— Source information —
....................

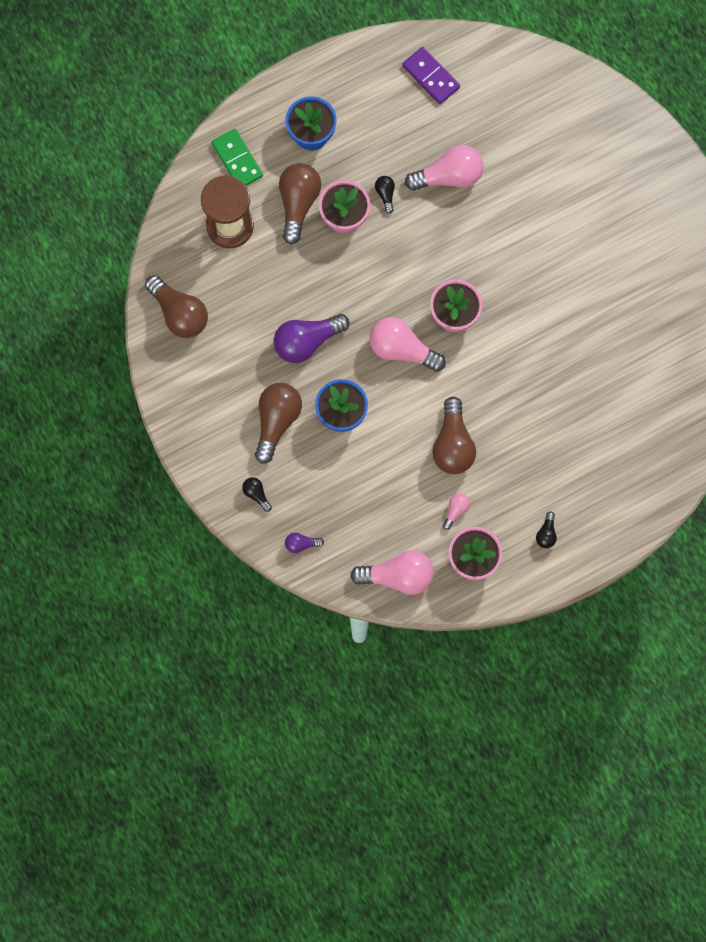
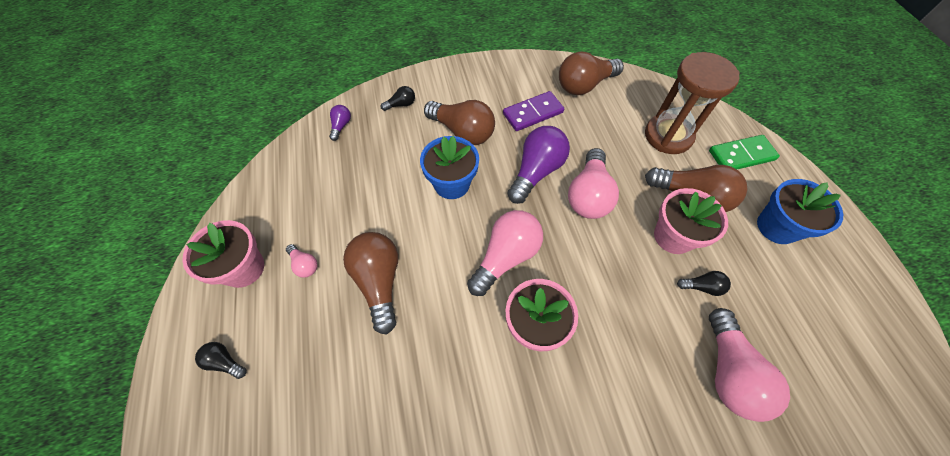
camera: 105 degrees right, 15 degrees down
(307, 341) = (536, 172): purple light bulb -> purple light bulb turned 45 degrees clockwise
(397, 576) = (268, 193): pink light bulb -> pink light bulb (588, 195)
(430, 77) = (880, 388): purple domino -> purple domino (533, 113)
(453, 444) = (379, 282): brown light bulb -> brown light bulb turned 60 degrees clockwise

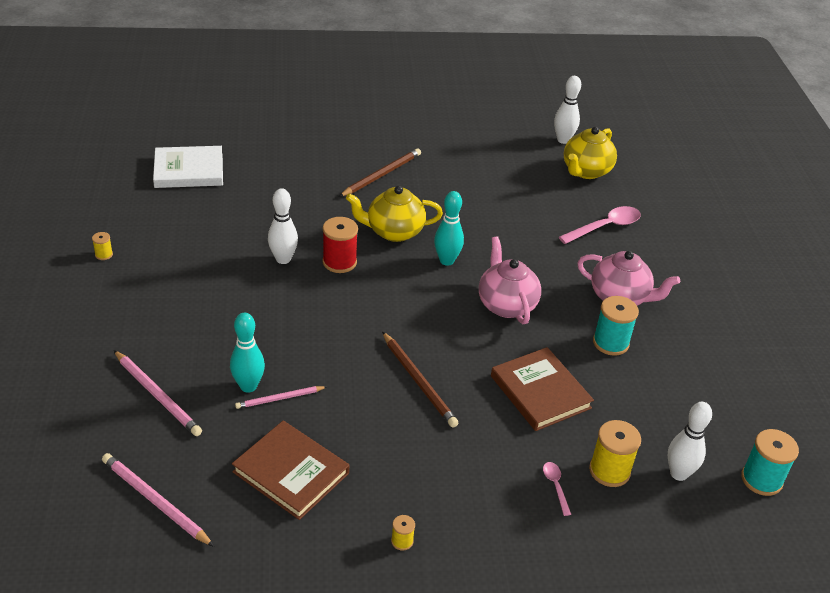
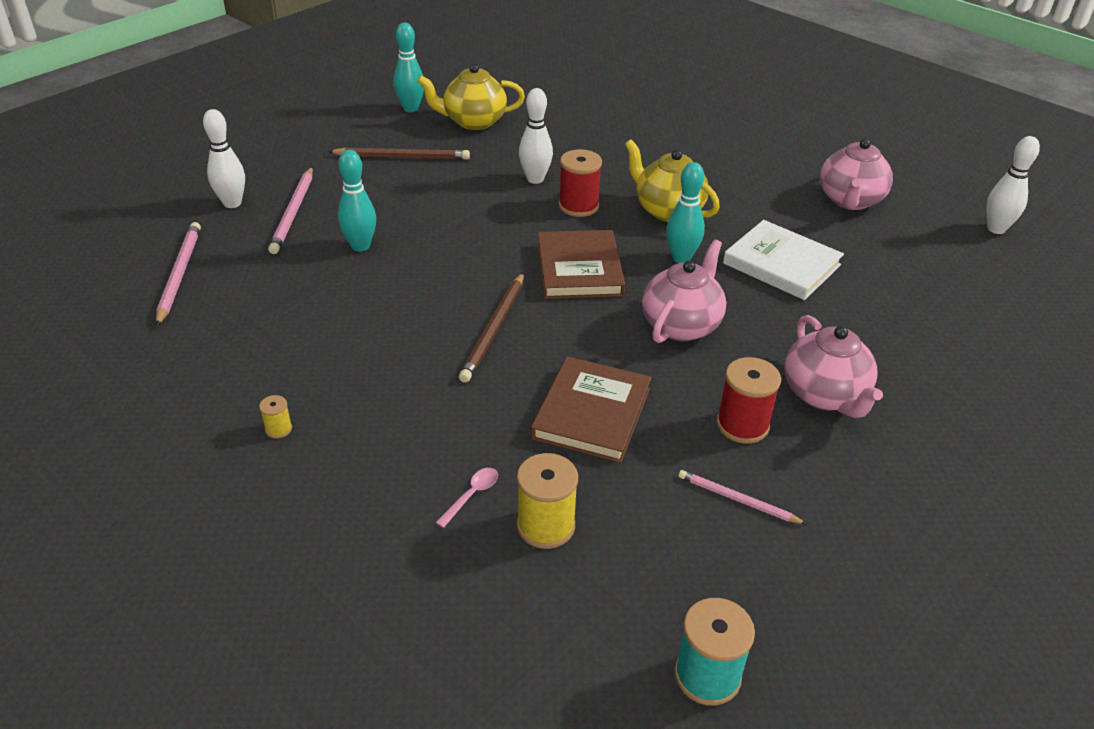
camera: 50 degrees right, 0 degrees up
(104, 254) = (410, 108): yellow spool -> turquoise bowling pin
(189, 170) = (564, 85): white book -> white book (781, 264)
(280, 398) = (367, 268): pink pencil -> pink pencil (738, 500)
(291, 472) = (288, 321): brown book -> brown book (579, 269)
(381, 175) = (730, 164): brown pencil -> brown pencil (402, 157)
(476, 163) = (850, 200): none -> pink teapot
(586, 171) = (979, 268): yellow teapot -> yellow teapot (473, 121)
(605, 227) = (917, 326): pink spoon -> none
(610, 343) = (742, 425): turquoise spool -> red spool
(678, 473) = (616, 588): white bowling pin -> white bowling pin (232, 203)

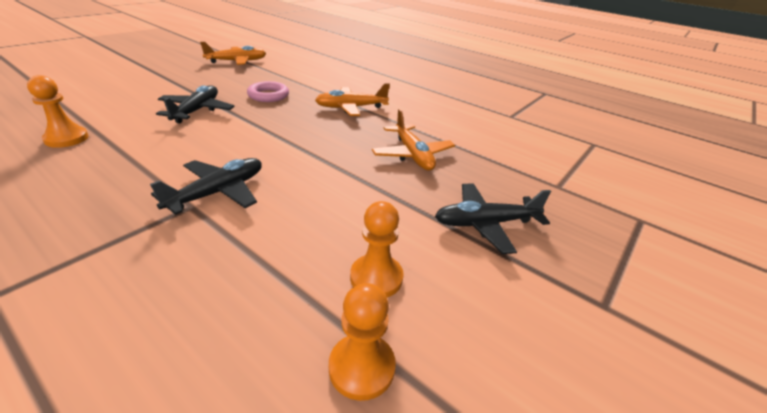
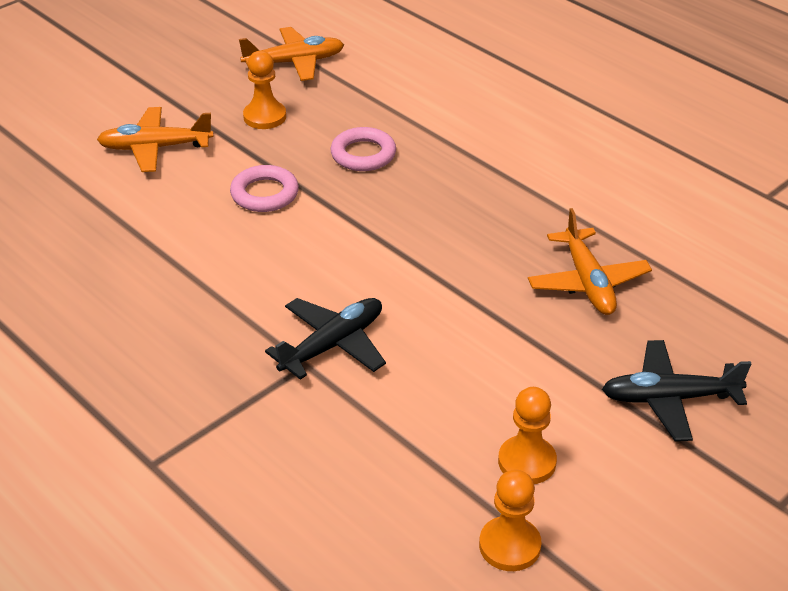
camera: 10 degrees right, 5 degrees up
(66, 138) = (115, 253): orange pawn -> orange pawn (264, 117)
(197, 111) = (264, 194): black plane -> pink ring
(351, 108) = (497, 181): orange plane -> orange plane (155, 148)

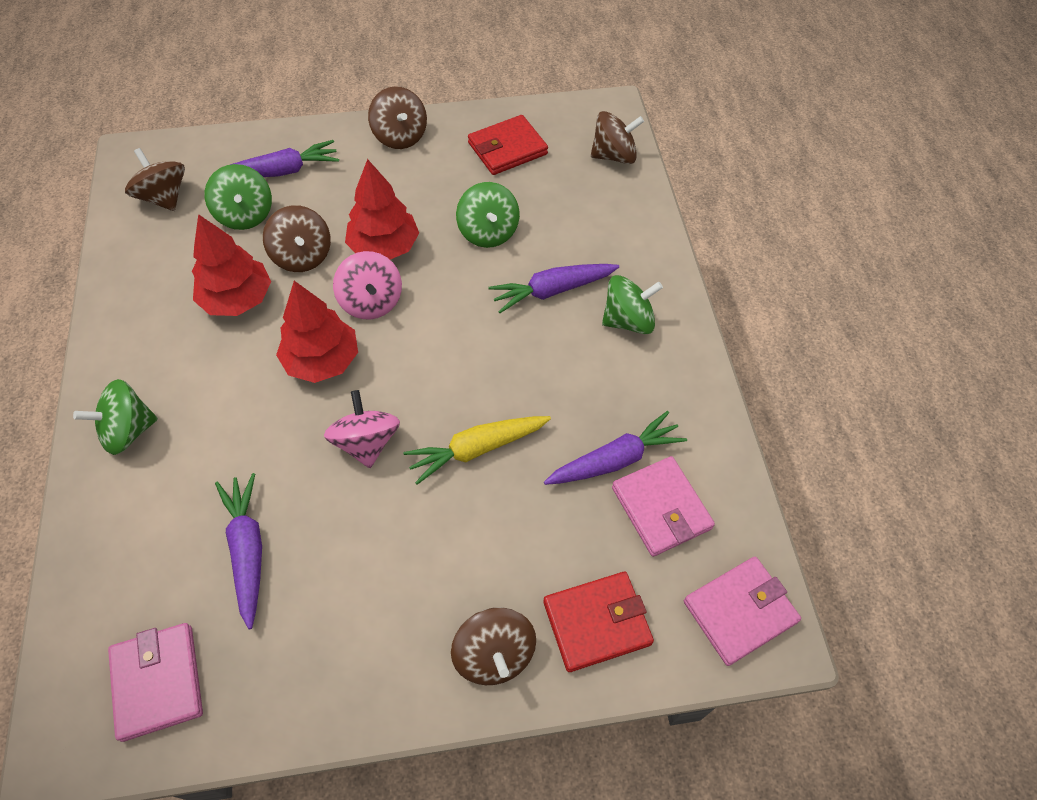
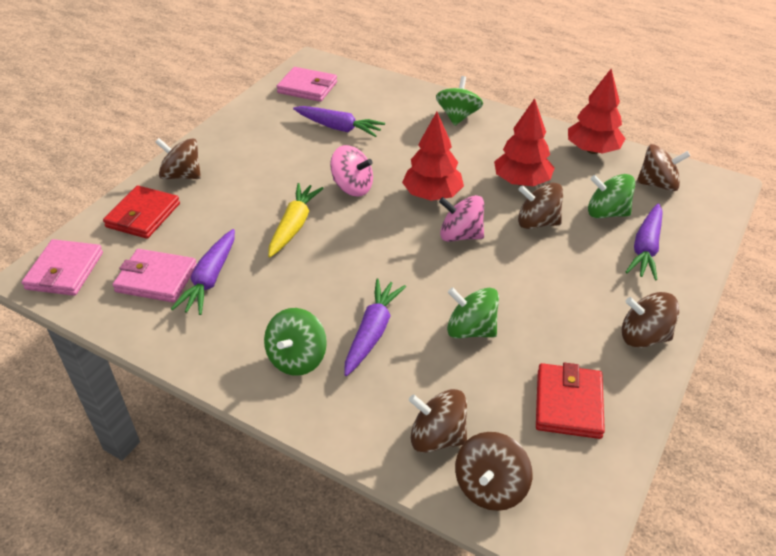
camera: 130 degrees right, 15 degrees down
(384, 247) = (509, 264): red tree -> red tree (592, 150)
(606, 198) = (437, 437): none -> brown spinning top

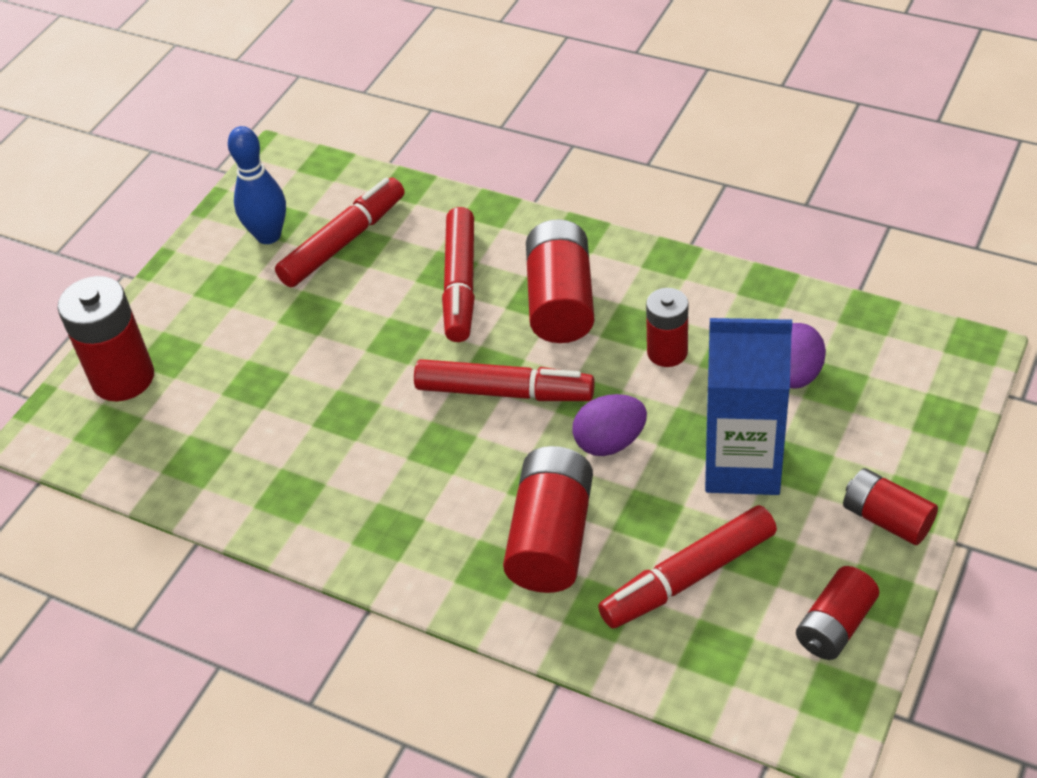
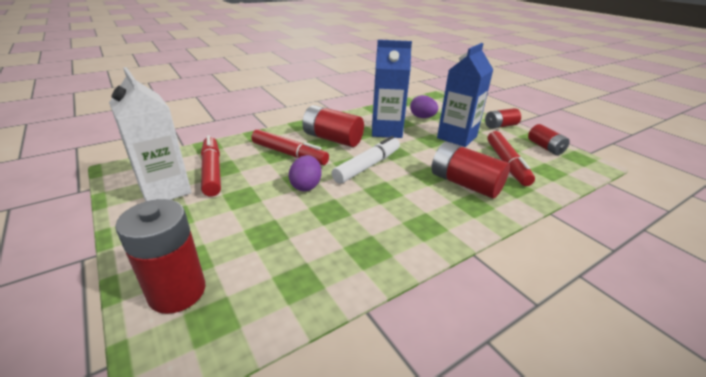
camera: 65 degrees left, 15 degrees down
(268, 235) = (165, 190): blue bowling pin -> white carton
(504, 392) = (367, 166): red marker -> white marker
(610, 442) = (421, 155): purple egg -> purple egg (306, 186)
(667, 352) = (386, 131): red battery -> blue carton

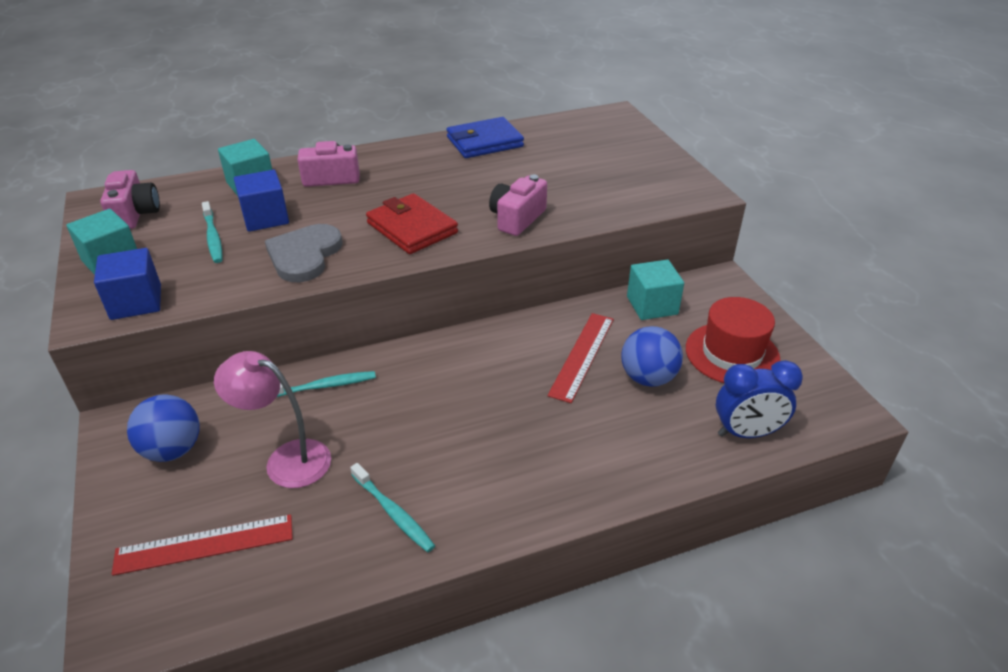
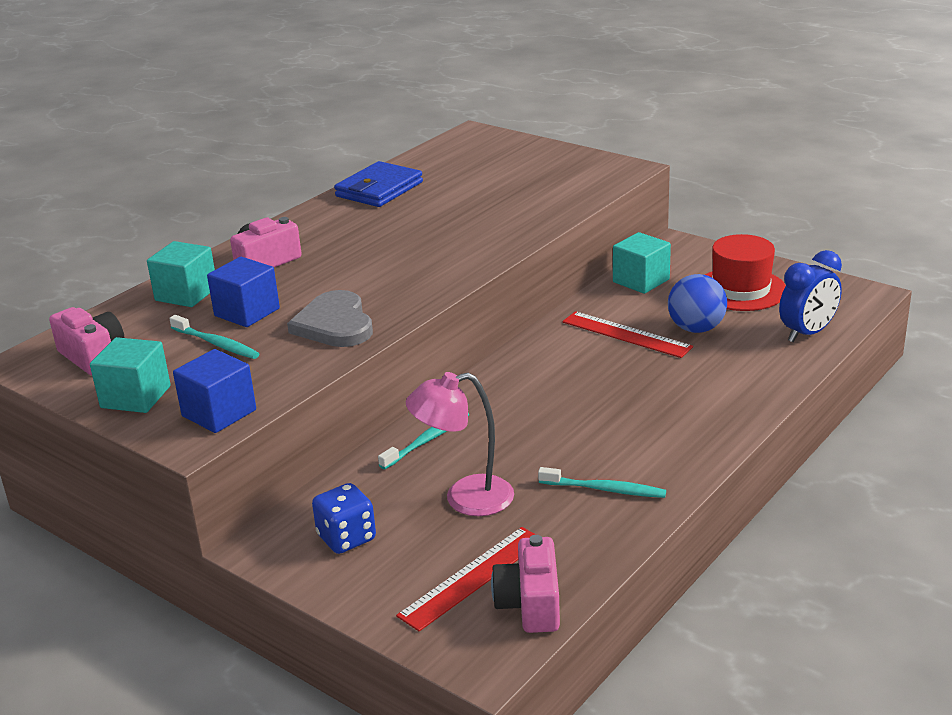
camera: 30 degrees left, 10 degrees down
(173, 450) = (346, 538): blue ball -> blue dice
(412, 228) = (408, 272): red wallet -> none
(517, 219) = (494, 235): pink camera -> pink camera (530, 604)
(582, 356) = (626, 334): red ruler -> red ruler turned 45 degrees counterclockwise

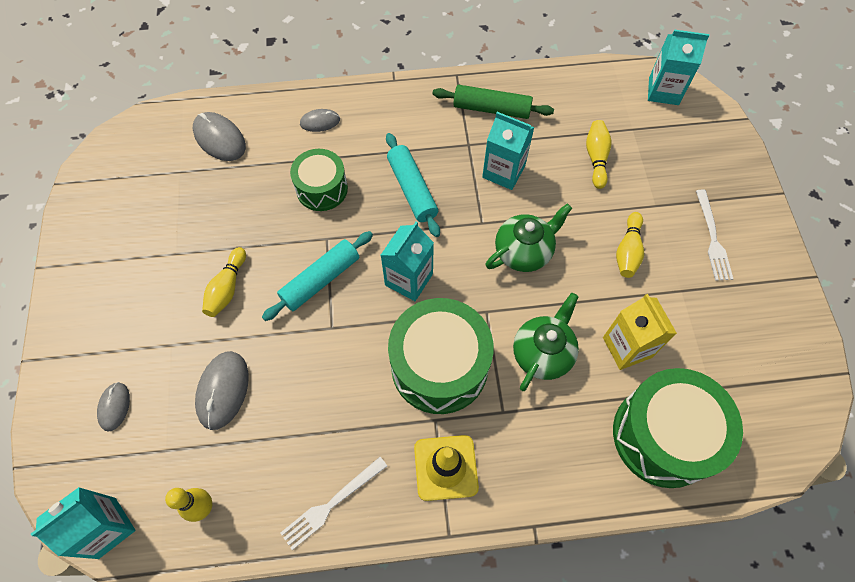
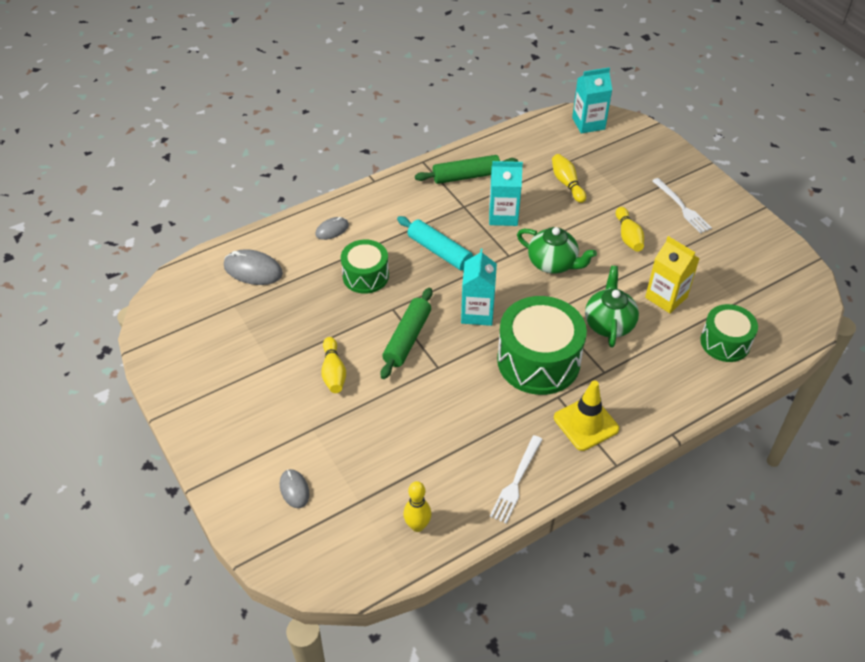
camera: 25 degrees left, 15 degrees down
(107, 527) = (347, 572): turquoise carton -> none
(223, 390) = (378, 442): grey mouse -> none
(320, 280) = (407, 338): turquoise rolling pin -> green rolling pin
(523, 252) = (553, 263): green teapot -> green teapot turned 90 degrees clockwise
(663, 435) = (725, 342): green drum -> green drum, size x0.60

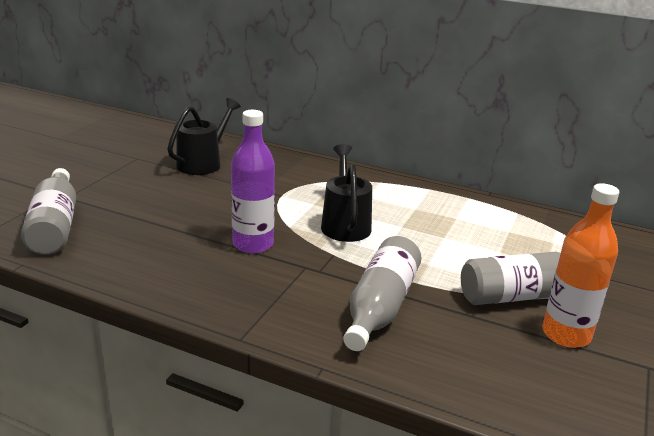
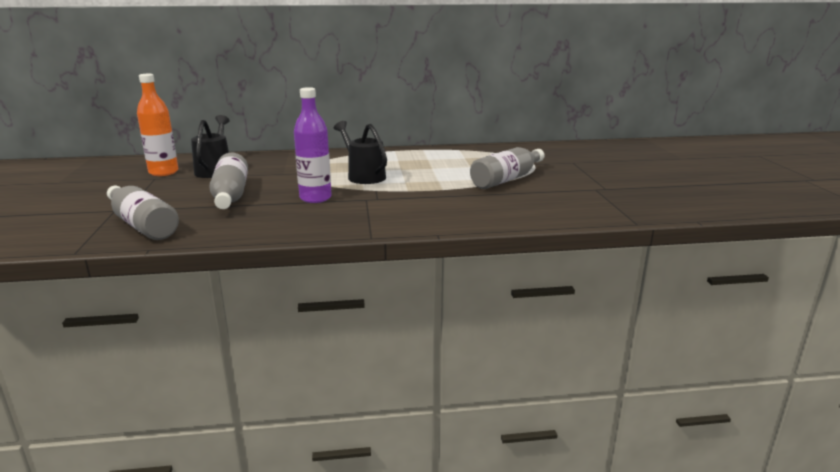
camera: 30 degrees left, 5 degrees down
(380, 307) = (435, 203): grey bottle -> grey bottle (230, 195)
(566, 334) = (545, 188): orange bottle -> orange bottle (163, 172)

....................

— Work item —
From the records above, transcribe only the stretch from the line with "(605, 227) = (917, 326): pink spoon -> none" through the line with "camera: 30 degrees left, 5 degrees down", keeping both ends. Omit pictures.

— Worked solution —
(605, 227) = (917, 326): pink spoon -> none
(610, 343) = (742, 425): turquoise spool -> red spool
(678, 473) = (616, 588): white bowling pin -> white bowling pin (232, 203)

camera: 10 degrees right, 5 degrees up
(66, 138) = (115, 253): orange pawn -> orange pawn (264, 117)
(197, 111) = (264, 194): black plane -> pink ring
(351, 108) = (497, 181): orange plane -> orange plane (155, 148)

camera: 130 degrees right, 15 degrees down
(384, 247) = (509, 264): red tree -> red tree (592, 150)
(606, 198) = (437, 437): none -> brown spinning top

camera: 65 degrees left, 15 degrees down
(268, 235) = (165, 190): blue bowling pin -> white carton
(504, 392) = (367, 166): red marker -> white marker
(610, 442) = (421, 155): purple egg -> purple egg (306, 186)
(667, 352) = (386, 131): red battery -> blue carton

camera: 30 degrees left, 10 degrees down
(173, 450) = (346, 538): blue ball -> blue dice
(412, 228) = (408, 272): red wallet -> none
(517, 219) = (494, 235): pink camera -> pink camera (530, 604)
(582, 356) = (626, 334): red ruler -> red ruler turned 45 degrees counterclockwise

camera: 25 degrees left, 15 degrees down
(107, 527) = (347, 572): turquoise carton -> none
(223, 390) = (378, 442): grey mouse -> none
(320, 280) = (407, 338): turquoise rolling pin -> green rolling pin
(523, 252) = (553, 263): green teapot -> green teapot turned 90 degrees clockwise
(663, 435) = (725, 342): green drum -> green drum, size x0.60

camera: 30 degrees left, 5 degrees down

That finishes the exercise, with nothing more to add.